### REQUIRED TASK
Rewrite every line of the data from the line with "gazebo [811, 438]" to the line with "plains [215, 1133]", both included, raising each coordinate in the answers by 136 and keeping the requests unchanged.
■ ■ ■
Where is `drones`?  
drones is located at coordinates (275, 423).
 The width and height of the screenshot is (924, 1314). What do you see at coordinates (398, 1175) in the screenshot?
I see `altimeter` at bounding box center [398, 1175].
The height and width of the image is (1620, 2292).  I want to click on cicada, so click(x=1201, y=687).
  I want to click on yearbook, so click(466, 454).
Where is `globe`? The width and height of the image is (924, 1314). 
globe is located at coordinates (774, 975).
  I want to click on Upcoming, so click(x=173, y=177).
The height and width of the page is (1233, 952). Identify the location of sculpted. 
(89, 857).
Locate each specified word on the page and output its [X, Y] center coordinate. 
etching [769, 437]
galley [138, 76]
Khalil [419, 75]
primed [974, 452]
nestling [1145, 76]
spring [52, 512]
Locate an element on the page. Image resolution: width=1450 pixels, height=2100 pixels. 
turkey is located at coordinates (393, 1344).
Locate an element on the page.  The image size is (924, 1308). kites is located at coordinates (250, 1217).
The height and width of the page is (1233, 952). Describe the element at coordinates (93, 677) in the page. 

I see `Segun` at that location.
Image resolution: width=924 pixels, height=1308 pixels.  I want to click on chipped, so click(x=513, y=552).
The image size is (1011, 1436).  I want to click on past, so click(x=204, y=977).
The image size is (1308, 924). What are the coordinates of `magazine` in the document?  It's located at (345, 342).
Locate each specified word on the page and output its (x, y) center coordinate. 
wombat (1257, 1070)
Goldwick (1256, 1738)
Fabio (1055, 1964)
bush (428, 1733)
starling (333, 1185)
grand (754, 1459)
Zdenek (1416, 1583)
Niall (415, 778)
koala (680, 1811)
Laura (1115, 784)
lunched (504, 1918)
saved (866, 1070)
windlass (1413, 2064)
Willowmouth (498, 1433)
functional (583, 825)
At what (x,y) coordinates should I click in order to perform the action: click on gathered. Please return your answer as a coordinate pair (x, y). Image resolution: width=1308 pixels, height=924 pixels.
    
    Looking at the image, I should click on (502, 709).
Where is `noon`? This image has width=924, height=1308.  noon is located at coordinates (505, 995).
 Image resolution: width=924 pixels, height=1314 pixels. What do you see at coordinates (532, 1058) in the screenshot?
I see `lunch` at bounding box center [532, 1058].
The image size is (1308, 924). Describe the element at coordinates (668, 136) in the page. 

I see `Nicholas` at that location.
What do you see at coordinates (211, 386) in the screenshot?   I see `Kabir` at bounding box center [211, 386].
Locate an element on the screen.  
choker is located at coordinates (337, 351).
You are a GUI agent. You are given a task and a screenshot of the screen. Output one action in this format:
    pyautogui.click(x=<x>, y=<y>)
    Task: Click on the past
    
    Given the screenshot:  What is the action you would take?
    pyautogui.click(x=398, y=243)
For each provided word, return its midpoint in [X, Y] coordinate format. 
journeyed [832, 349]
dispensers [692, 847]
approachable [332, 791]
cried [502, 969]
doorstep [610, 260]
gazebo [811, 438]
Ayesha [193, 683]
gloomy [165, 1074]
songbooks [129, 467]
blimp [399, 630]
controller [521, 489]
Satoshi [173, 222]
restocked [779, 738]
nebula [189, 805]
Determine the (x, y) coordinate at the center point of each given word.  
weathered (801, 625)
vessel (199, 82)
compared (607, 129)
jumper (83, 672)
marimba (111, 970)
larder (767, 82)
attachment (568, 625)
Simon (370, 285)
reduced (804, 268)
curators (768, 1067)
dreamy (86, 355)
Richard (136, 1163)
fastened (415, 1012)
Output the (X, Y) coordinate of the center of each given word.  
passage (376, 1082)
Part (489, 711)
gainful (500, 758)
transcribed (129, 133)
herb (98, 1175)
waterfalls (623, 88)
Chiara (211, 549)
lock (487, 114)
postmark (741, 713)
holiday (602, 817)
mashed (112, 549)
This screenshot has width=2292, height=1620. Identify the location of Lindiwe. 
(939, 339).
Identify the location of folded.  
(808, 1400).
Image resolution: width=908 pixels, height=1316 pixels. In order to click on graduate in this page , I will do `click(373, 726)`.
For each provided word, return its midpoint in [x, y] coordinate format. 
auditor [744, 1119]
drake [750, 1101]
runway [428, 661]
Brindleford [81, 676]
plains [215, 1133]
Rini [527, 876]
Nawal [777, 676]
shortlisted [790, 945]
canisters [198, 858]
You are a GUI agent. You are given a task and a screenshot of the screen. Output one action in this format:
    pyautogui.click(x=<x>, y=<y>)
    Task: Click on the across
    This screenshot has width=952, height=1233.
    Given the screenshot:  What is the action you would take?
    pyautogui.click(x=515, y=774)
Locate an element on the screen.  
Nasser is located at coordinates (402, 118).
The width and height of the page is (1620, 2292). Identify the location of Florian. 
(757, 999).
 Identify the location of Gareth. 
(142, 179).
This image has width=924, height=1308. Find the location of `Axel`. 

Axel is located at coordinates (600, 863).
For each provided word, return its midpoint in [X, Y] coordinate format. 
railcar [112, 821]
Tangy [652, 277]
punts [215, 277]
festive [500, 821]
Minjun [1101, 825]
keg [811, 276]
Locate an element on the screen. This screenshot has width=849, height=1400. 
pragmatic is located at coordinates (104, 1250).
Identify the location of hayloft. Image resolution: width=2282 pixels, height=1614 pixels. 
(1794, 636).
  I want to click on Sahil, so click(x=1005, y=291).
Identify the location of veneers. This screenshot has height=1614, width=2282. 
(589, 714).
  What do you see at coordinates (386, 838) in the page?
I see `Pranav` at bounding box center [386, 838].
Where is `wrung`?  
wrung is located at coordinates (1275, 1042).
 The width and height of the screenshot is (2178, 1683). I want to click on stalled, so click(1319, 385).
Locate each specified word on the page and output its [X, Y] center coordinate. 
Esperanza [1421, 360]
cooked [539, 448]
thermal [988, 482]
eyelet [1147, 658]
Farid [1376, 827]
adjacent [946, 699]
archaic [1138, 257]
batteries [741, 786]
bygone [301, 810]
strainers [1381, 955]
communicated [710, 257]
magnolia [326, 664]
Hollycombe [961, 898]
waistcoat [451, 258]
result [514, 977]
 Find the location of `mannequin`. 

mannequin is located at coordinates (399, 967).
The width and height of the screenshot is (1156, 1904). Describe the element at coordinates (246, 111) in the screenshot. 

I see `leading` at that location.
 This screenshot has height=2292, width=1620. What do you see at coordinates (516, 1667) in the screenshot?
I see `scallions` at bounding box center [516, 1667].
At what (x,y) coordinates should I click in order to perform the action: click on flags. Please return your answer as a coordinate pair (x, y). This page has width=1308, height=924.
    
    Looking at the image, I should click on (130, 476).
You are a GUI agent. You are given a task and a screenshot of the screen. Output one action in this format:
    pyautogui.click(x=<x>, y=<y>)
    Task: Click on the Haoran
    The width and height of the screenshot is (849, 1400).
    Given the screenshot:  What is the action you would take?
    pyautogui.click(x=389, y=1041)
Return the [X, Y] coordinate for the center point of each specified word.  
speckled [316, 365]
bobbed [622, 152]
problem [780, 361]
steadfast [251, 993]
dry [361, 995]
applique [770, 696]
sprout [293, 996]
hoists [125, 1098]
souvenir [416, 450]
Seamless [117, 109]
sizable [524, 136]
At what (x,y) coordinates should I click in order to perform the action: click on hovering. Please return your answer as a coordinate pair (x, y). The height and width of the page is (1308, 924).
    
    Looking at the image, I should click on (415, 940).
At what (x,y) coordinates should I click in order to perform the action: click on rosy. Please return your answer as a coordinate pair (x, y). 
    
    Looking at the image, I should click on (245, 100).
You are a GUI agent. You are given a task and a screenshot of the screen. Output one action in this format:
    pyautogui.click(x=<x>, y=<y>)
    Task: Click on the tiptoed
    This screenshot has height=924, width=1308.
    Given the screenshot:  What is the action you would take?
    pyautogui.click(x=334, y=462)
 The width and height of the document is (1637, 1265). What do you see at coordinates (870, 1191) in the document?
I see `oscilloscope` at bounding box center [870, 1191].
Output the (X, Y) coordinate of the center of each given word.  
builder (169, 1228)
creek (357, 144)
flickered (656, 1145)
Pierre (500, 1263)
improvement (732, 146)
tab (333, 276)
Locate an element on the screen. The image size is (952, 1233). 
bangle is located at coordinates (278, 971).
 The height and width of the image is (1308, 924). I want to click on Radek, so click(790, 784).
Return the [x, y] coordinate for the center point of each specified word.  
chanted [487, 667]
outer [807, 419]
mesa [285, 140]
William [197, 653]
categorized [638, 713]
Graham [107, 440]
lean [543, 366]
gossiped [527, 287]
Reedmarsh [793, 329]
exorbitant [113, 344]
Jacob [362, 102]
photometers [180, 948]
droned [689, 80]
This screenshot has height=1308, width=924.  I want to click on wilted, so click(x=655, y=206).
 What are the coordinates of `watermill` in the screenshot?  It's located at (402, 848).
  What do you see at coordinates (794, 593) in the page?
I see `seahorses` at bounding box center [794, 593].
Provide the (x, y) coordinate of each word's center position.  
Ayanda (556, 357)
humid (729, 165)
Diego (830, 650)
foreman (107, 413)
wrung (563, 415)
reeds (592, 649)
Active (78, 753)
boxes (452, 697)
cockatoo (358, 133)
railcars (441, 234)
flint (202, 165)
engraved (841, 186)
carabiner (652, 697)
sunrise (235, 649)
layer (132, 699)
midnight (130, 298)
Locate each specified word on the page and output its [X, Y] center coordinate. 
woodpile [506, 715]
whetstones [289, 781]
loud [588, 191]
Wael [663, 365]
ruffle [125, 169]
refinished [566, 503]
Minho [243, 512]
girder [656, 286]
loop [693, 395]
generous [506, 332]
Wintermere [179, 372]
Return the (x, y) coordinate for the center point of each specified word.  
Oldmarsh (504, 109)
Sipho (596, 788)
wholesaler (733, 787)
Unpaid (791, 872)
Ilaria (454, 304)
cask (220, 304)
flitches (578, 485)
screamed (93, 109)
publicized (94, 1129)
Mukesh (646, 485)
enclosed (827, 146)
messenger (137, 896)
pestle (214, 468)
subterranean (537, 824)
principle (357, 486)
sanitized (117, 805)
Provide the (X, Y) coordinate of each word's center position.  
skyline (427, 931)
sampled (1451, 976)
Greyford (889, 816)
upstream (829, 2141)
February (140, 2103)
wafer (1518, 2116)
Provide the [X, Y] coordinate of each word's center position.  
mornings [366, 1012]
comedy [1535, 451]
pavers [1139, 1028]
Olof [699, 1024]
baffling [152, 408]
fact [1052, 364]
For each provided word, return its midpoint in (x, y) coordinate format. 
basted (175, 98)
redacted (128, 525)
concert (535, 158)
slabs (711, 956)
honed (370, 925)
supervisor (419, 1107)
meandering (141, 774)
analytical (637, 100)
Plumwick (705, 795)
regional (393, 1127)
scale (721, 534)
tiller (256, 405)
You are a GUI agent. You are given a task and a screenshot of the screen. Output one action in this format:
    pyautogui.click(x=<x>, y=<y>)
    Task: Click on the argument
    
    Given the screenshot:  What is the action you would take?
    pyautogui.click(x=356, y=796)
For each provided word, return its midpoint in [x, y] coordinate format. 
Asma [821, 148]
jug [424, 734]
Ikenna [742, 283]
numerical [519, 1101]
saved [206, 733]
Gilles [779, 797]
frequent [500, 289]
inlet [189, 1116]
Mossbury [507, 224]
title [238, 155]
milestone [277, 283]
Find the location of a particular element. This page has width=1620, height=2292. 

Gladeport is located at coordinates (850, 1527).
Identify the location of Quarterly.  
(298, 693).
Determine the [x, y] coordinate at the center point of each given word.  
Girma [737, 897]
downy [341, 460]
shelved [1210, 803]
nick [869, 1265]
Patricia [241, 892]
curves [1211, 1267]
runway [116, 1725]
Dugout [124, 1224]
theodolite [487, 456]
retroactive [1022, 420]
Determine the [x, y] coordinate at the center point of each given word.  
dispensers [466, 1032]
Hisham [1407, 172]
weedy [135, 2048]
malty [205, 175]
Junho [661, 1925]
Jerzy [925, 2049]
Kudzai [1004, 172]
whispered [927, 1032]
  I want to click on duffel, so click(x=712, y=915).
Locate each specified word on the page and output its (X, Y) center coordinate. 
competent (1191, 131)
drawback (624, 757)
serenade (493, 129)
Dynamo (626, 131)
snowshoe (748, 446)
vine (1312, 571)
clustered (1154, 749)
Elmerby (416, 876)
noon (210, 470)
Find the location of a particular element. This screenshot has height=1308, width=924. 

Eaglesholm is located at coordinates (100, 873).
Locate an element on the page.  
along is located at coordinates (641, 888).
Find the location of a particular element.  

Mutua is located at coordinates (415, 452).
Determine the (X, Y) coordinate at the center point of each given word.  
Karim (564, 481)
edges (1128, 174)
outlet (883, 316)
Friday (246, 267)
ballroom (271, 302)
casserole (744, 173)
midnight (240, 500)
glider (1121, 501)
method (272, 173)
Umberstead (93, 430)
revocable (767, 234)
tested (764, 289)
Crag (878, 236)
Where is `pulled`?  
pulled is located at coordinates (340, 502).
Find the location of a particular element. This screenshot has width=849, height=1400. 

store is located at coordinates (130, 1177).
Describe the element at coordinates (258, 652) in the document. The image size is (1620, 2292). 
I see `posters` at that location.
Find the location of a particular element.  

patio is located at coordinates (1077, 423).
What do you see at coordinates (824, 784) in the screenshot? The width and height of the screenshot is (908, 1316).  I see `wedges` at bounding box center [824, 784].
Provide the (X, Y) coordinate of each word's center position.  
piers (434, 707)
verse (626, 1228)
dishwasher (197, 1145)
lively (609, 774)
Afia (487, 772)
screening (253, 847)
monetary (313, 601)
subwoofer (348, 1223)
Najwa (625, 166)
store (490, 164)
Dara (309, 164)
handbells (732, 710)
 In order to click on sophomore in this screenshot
■ ■ ■
### FULL SOLUTION
gazebo [947, 574]
Ayesha [329, 819]
gloomy [301, 1210]
songbooks [265, 603]
blimp [535, 766]
controller [657, 625]
Satoshi [309, 358]
restocked [915, 874]
nebula [325, 941]
Determine the (x, y) coordinate at the center point of each given word.  
weathered (937, 761)
vessel (335, 218)
compared (743, 265)
jumper (219, 808)
marimba (247, 1106)
larder (903, 218)
attachment (704, 761)
Simon (506, 421)
reduced (940, 404)
curators (904, 1203)
dreamy (222, 491)
Richard (272, 1299)
fastened (551, 1148)
Output the (X, Y) coordinate of the center of each given word.  
passage (512, 1218)
Part (625, 847)
gainful (636, 894)
transcribed (265, 269)
herb (234, 1311)
waterfalls (759, 224)
Chiara (347, 685)
lock (623, 250)
postmark (877, 849)
holiday (738, 953)
mashed (248, 685)
This screenshot has width=2292, height=1620. Identify the location of Lindiwe. 
(1075, 475).
Identify the location of folded.  
(944, 1536).
Image resolution: width=908 pixels, height=1316 pixels. In order to click on graduate in this page , I will do `click(509, 862)`.
For each provided word, return its midpoint in [x, y] coordinate format. 
auditor [880, 1255]
drake [886, 1237]
runway [564, 797]
Brindleford [217, 812]
plains [351, 1269]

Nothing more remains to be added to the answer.